Copy out each of the following lines word for word, with no changes.

Stored dataset lines:
****************

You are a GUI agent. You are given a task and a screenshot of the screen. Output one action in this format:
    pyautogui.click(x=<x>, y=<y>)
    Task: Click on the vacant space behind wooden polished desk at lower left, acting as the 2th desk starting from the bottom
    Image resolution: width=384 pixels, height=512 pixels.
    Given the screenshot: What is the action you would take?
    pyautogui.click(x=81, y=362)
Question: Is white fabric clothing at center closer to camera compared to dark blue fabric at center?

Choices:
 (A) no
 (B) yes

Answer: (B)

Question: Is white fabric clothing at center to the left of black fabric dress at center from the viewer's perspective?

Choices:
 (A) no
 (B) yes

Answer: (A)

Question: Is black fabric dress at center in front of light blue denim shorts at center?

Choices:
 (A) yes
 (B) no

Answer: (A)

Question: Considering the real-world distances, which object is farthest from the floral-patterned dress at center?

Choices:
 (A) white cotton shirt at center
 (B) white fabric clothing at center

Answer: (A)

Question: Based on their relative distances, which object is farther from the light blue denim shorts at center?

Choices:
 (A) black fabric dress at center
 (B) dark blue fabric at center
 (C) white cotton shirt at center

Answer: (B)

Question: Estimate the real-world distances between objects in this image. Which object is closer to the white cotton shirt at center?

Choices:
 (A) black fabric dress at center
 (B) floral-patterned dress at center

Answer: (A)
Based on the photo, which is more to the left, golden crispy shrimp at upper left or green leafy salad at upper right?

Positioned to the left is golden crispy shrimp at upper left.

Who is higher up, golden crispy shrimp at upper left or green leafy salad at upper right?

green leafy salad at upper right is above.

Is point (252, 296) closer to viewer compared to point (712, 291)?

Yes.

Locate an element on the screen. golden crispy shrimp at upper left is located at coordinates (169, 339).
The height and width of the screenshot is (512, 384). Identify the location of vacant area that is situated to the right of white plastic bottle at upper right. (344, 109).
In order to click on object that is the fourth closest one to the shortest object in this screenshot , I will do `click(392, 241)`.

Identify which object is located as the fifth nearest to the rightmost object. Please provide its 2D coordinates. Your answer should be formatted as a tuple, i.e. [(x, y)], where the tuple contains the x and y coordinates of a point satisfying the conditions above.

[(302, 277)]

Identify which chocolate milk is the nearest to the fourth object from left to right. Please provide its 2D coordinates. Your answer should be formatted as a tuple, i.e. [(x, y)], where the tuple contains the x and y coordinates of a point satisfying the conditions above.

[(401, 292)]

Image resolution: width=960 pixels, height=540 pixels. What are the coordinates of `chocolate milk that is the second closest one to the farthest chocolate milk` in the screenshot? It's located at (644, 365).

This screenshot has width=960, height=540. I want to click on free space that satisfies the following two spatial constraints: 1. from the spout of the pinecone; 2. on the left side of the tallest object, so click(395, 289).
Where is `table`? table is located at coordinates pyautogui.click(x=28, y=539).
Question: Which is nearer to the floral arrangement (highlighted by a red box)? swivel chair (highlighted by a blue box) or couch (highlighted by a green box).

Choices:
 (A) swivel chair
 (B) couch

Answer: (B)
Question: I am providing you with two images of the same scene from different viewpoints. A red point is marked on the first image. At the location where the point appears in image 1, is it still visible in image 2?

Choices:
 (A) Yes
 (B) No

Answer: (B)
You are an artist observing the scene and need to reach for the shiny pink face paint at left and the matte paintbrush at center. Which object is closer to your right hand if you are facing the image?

****************

■ **COMPLETE ANSWER**
You are a GUI agent. You are given a task and a screenshot of the screen. Output one action in this format:
    pyautogui.click(x=<x>, y=<y>)
    Task: Click on the vacant space behind wooden polished desk at lower left, acting as the 2th desk starting from the bottom
    Image resolution: width=384 pixels, height=512 pixels.
    Given the screenshot: What is the action you would take?
    pyautogui.click(x=81, y=362)
Question: Is white fabric clothing at center closer to camera compared to dark blue fabric at center?

Choices:
 (A) no
 (B) yes

Answer: (B)

Question: Is white fabric clothing at center to the left of black fabric dress at center from the viewer's perspective?

Choices:
 (A) no
 (B) yes

Answer: (A)

Question: Is black fabric dress at center in front of light blue denim shorts at center?

Choices:
 (A) yes
 (B) no

Answer: (A)

Question: Considering the real-world distances, which object is farthest from the floral-patterned dress at center?

Choices:
 (A) white cotton shirt at center
 (B) white fabric clothing at center

Answer: (A)

Question: Based on their relative distances, which object is farther from the light blue denim shorts at center?

Choices:
 (A) black fabric dress at center
 (B) dark blue fabric at center
 (C) white cotton shirt at center

Answer: (B)

Question: Estimate the real-world distances between objects in this image. Which object is closer to the white cotton shirt at center?

Choices:
 (A) black fabric dress at center
 (B) floral-patterned dress at center

Answer: (A)
Based on the photo, which is more to the left, golden crispy shrimp at upper left or green leafy salad at upper right?

Positioned to the left is golden crispy shrimp at upper left.

Who is higher up, golden crispy shrimp at upper left or green leafy salad at upper right?

green leafy salad at upper right is above.

Is point (252, 296) closer to viewer compared to point (712, 291)?

Yes.

Locate an element on the screen. golden crispy shrimp at upper left is located at coordinates (169, 339).
The height and width of the screenshot is (512, 384). Identify the location of vacant area that is situated to the right of white plastic bottle at upper right. (344, 109).
In order to click on object that is the fourth closest one to the shortest object in this screenshot , I will do `click(392, 241)`.

Identify which object is located as the fifth nearest to the rightmost object. Please provide its 2D coordinates. Your answer should be formatted as a tuple, i.e. [(x, y)], where the tuple contains the x and y coordinates of a point satisfying the conditions above.

[(302, 277)]

Identify which chocolate milk is the nearest to the fourth object from left to right. Please provide its 2D coordinates. Your answer should be formatted as a tuple, i.e. [(x, y)], where the tuple contains the x and y coordinates of a point satisfying the conditions above.

[(401, 292)]

Image resolution: width=960 pixels, height=540 pixels. What are the coordinates of `chocolate milk that is the second closest one to the farthest chocolate milk` in the screenshot? It's located at (644, 365).

This screenshot has width=960, height=540. I want to click on free space that satisfies the following two spatial constraints: 1. from the spout of the pinecone; 2. on the left side of the tallest object, so click(395, 289).
Where is `table`? table is located at coordinates pyautogui.click(x=28, y=539).
Question: Which is nearer to the floral arrangement (highlighted by a red box)? swivel chair (highlighted by a blue box) or couch (highlighted by a green box).

Choices:
 (A) swivel chair
 (B) couch

Answer: (B)
Question: I am providing you with two images of the same scene from different viewpoints. A red point is marked on the first image. At the location where the point appears in image 1, is it still visible in image 2?

Choices:
 (A) Yes
 (B) No

Answer: (B)
You are an artist observing the scene and need to reach for the shiny pink face paint at left and the matte paintbrush at center. Which object is closer to your right hand if you are facing the image?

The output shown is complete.